Scene edit records
════

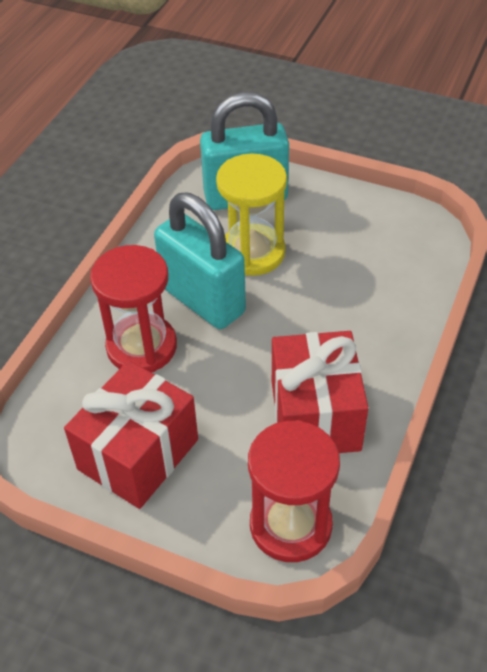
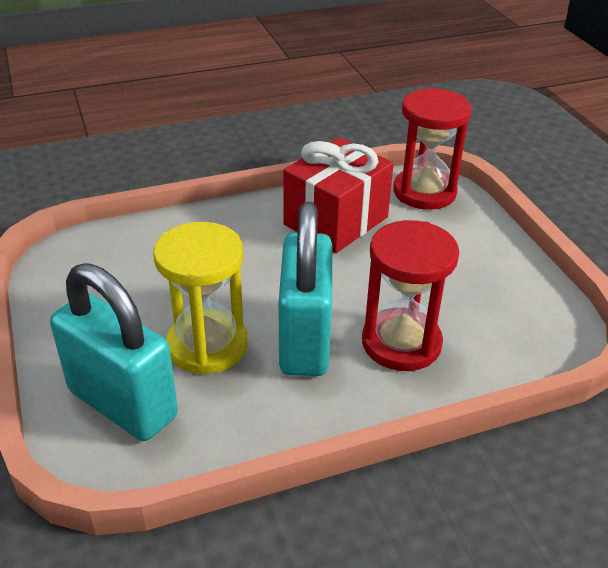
camera: 135 degrees left, 10 degrees down
(138, 454) = (483, 278): red gift -> none

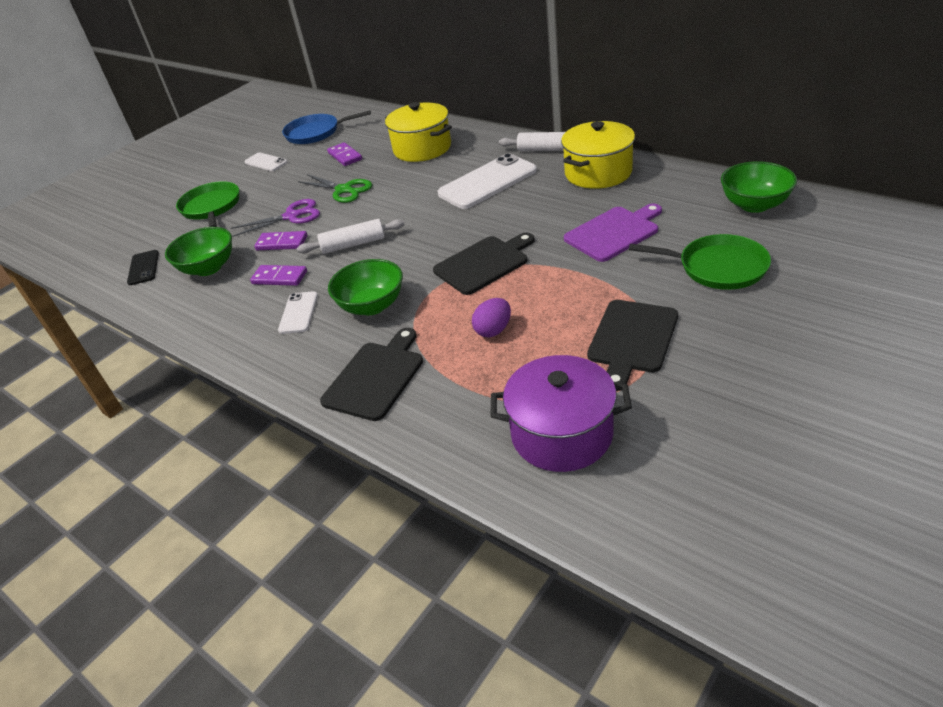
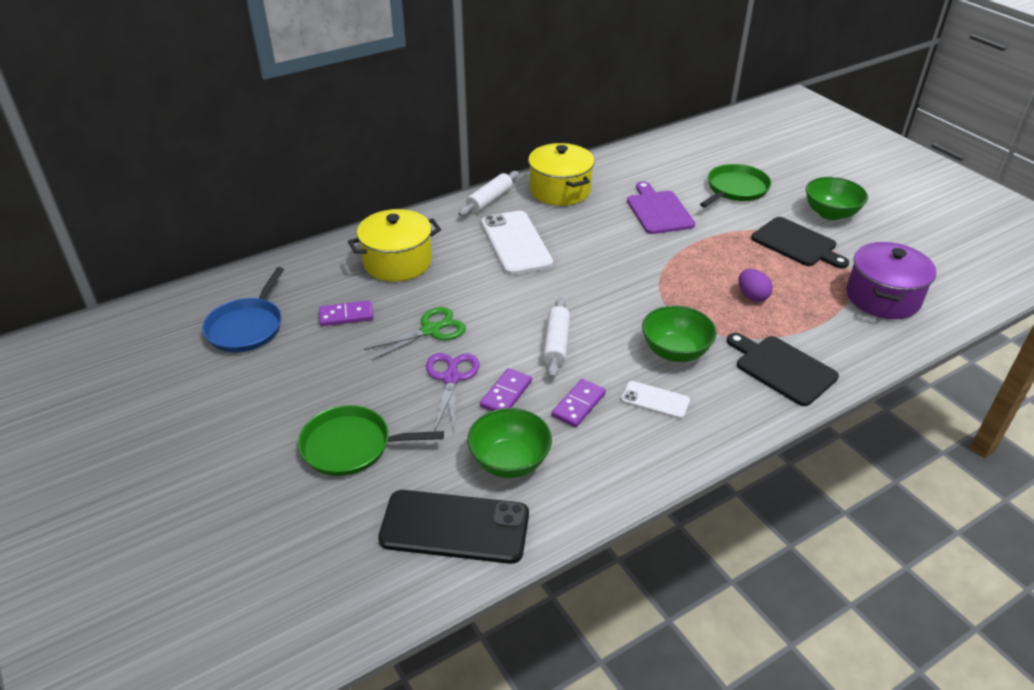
camera: 75 degrees left, 0 degrees up
(143, 268) = (455, 527): black phone -> black phone, size x1.92
(266, 162) = (277, 381): white phone -> none
(484, 263) = (654, 278): black cutting board -> none
(754, 205) = (670, 152): green bowl -> green bowl (830, 214)

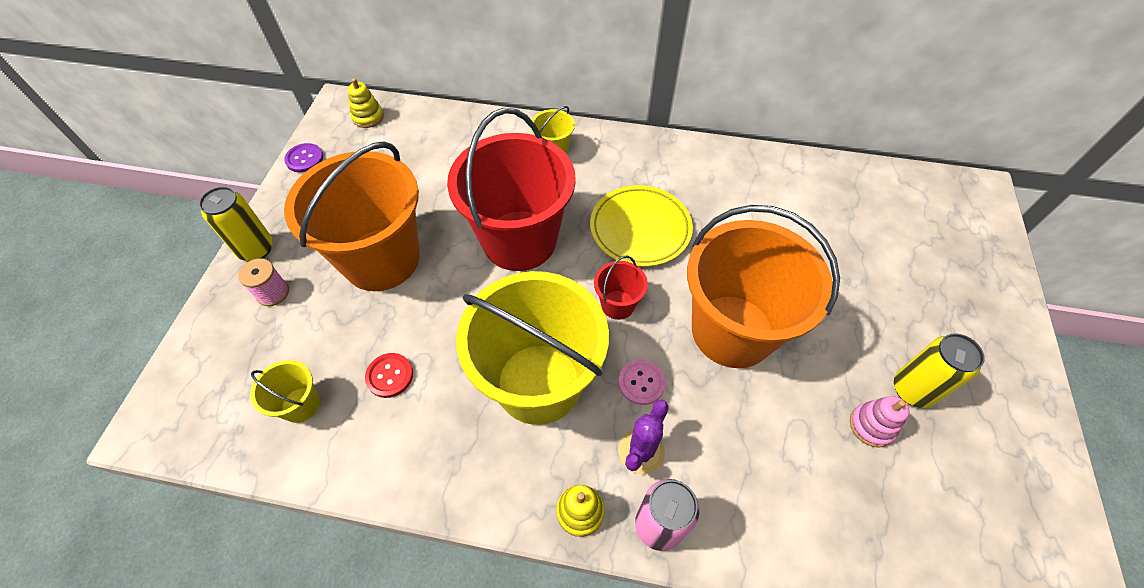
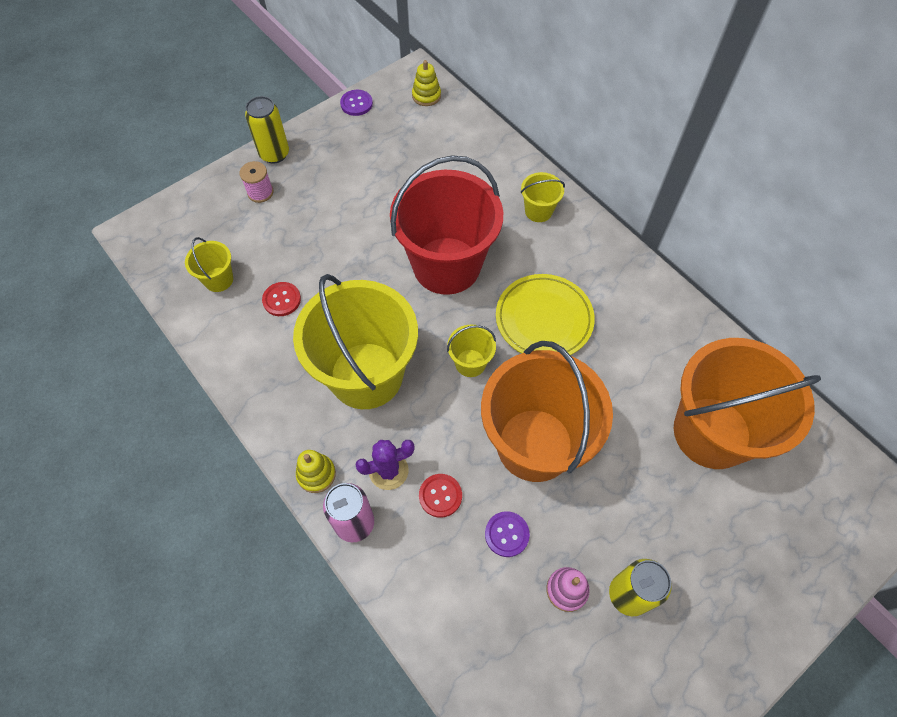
camera: 40 degrees right, 5 degrees up
(381, 259) = (343, 215): orange bucket -> orange bucket (712, 432)
(618, 305) = (470, 363): red bucket -> yellow bucket
(641, 383) = (433, 428): pink button -> none
(704, 435) = (440, 496): none -> red button
(786, 421) = (507, 534): none -> purple button

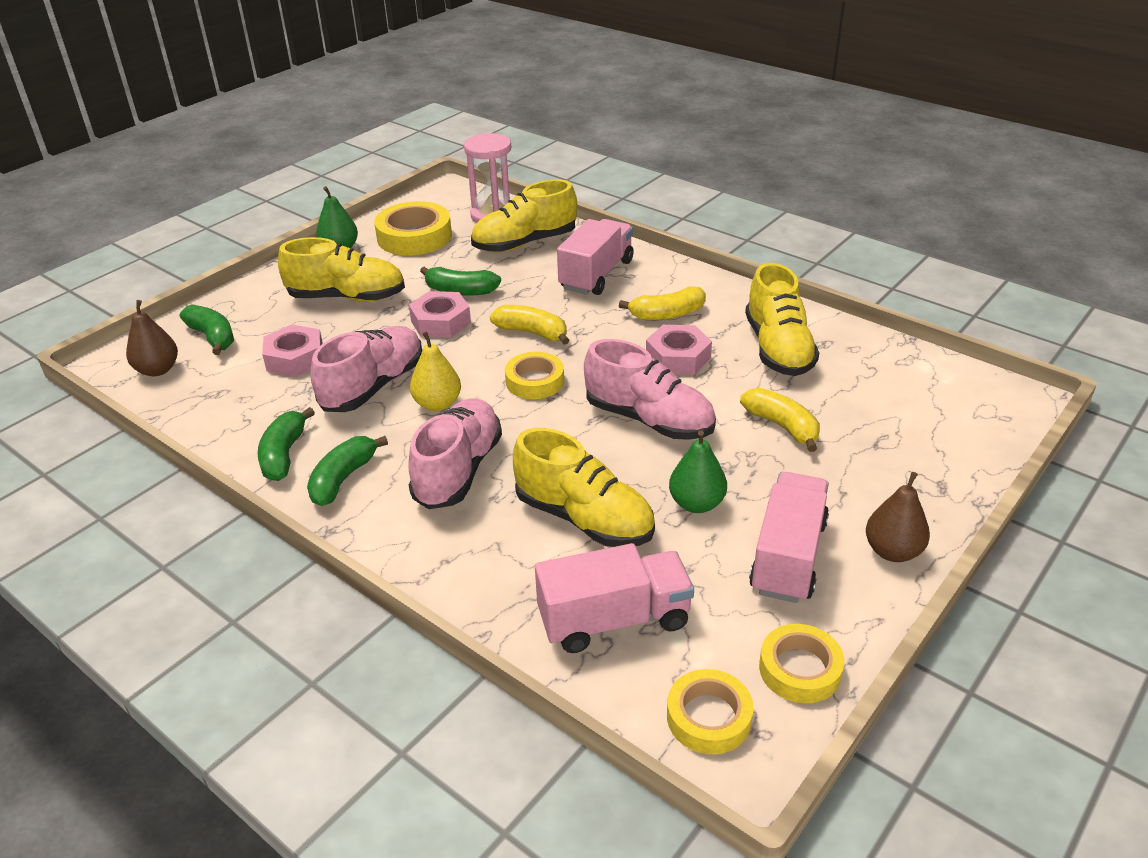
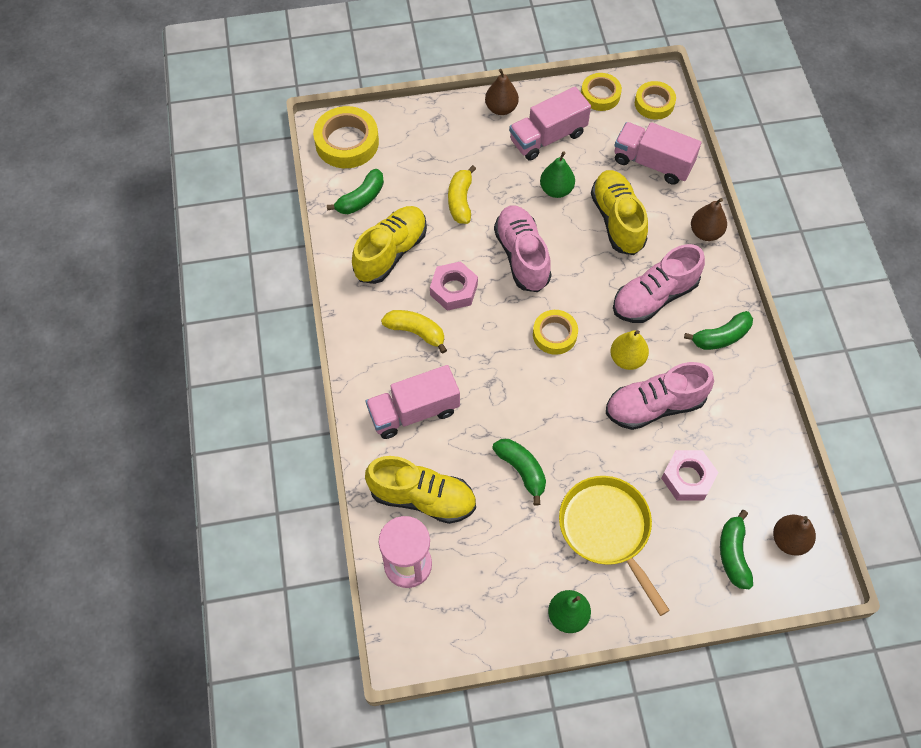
camera: 140 degrees left, 25 degrees up
(284, 455) = (744, 382): green banana -> green banana (361, 199)
(347, 297) = (607, 530): yellow shoe -> yellow pan
(414, 236) = (495, 584): yellow tape -> yellow tape (347, 142)
(441, 322) = (564, 442): pink nut -> none
(454, 577) = (705, 232): none -> brown pear
(532, 333) = (515, 382): yellow banana -> none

════

**Aim of the task**: Write out every line above exactly, minus images.

**Exercise result**:
camera: 135 degrees left, 10 degrees down
(138, 454) = (483, 278): red gift -> none

camera: 75 degrees left, 0 degrees up
(143, 268) = (455, 527): black phone -> black phone, size x1.92
(266, 162) = (277, 381): white phone -> none
(484, 263) = (654, 278): black cutting board -> none
(754, 205) = (670, 152): green bowl -> green bowl (830, 214)

camera: 40 degrees right, 5 degrees up
(381, 259) = (343, 215): orange bucket -> orange bucket (712, 432)
(618, 305) = (470, 363): red bucket -> yellow bucket
(641, 383) = (433, 428): pink button -> none
(704, 435) = (440, 496): none -> red button
(786, 421) = (507, 534): none -> purple button

camera: 140 degrees left, 25 degrees up
(284, 455) = (744, 382): green banana -> green banana (361, 199)
(347, 297) = (607, 530): yellow shoe -> yellow pan
(414, 236) = (495, 584): yellow tape -> yellow tape (347, 142)
(441, 322) = (564, 442): pink nut -> none
(454, 577) = (705, 232): none -> brown pear
(532, 333) = (515, 382): yellow banana -> none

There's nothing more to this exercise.